### YOUR OBJECTIVE
In your copy, the records appear word for word and the pictures do not appear at all.

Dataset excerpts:
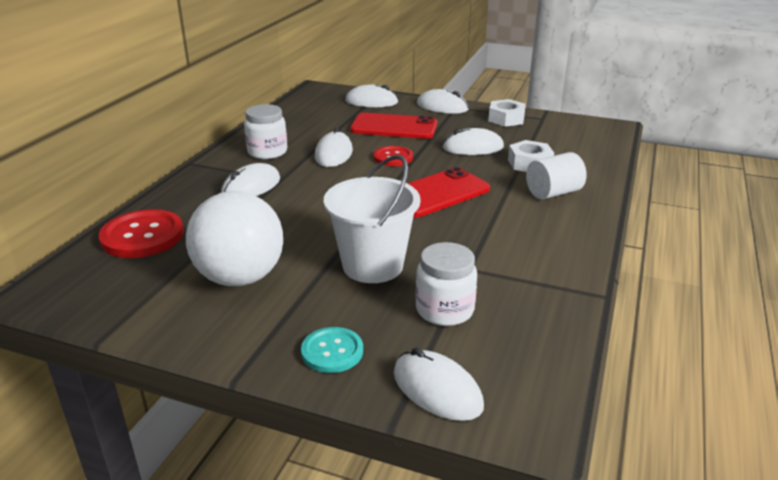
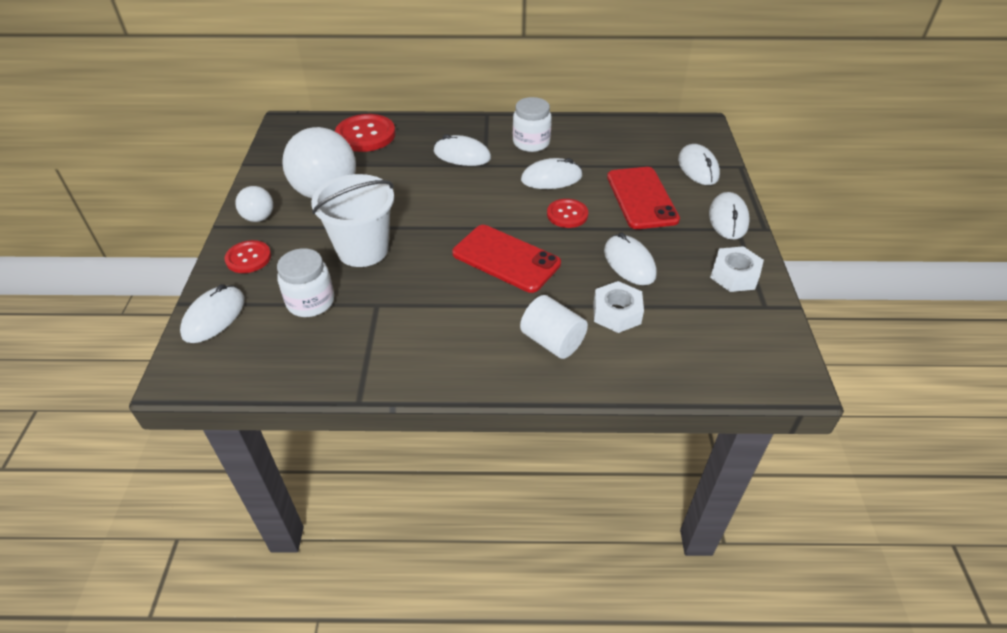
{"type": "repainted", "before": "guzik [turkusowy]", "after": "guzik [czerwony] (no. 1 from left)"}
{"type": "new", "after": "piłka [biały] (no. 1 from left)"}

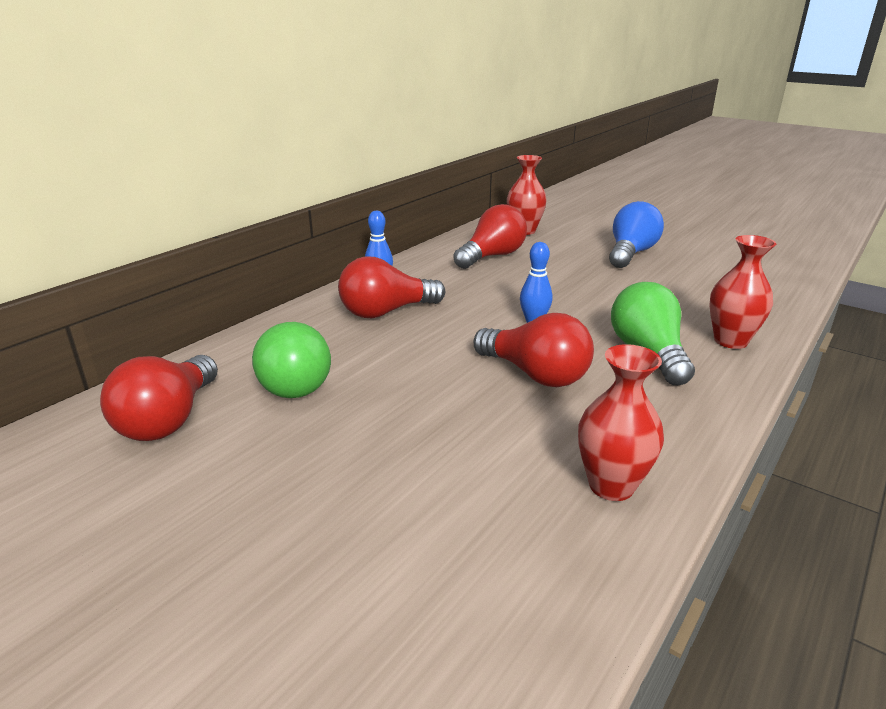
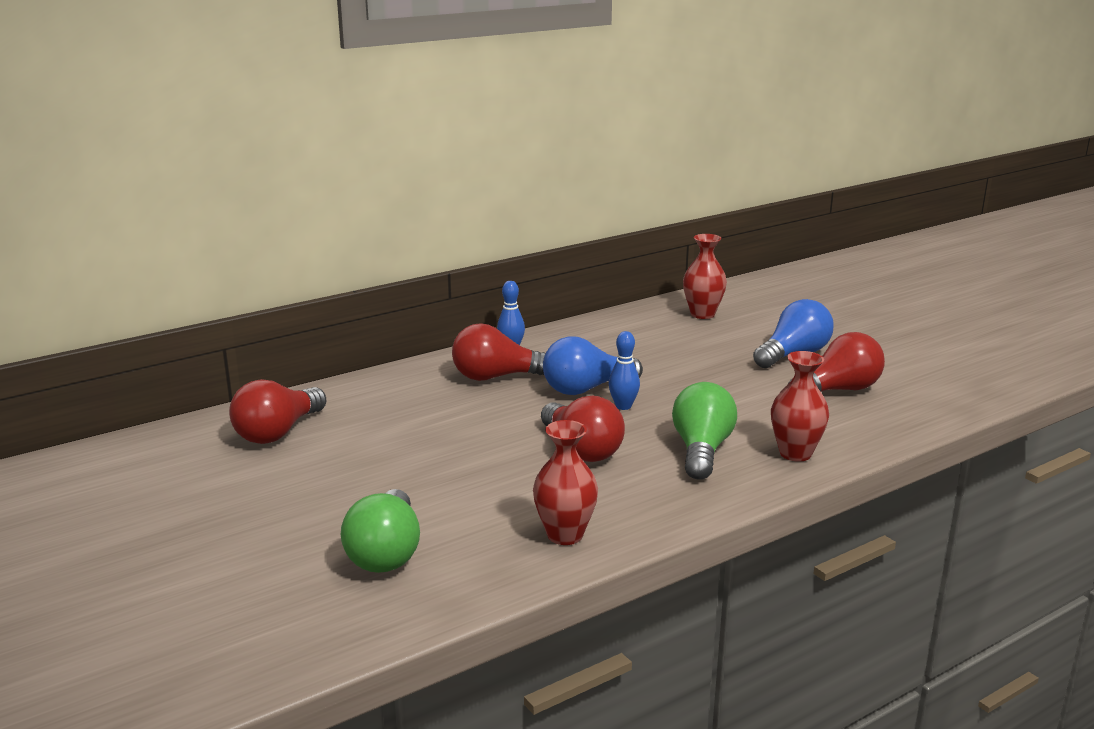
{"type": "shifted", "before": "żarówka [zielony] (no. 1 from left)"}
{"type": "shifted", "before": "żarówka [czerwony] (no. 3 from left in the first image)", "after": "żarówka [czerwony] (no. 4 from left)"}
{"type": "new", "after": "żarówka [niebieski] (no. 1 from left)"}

### TASK RESPONSE
{"type": "repainted", "before": "guzik [turkusowy]", "after": "guzik [czerwony] (no. 1 from left)"}
{"type": "new", "after": "piłka [biały] (no. 1 from left)"}

{"type": "shifted", "before": "żarówka [zielony] (no. 1 from left)"}
{"type": "shifted", "before": "żarówka [czerwony] (no. 3 from left in the first image)", "after": "żarówka [czerwony] (no. 4 from left)"}
{"type": "new", "after": "żarówka [niebieski] (no. 1 from left)"}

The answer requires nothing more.